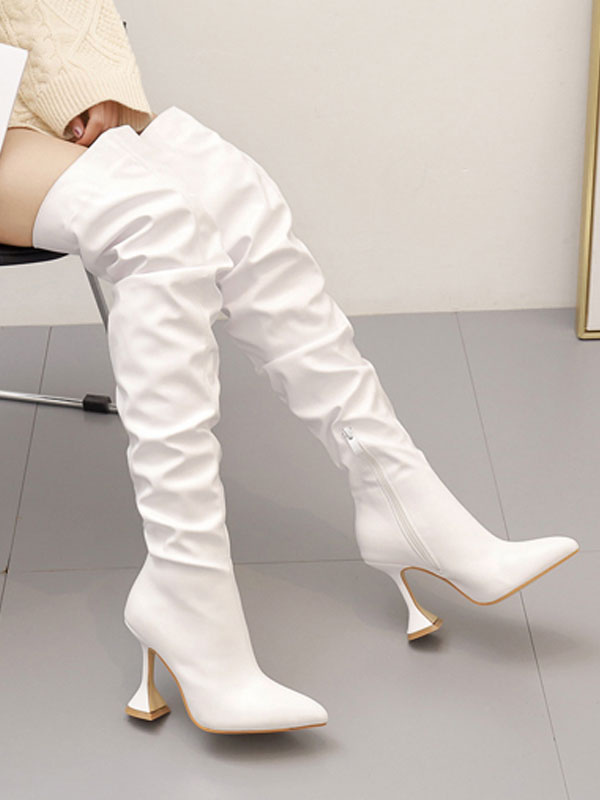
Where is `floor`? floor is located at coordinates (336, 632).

....................

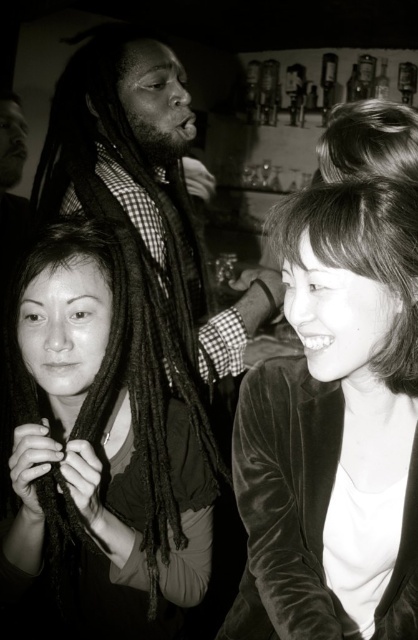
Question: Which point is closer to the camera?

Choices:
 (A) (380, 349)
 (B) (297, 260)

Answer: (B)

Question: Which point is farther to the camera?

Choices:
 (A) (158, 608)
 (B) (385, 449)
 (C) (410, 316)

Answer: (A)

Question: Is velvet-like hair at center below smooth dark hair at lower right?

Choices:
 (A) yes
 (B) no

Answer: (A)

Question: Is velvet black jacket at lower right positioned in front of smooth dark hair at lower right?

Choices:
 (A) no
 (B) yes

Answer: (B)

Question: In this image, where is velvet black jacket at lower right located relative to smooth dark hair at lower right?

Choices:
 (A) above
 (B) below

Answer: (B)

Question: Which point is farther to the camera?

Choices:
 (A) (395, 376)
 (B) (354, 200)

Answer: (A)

....................

Select every line of the rows above that contains the word "below", treating uppercase and lowercase as different, and copy each of those lines.

Question: Is velvet-like hair at center below smooth dark hair at lower right?
 (B) below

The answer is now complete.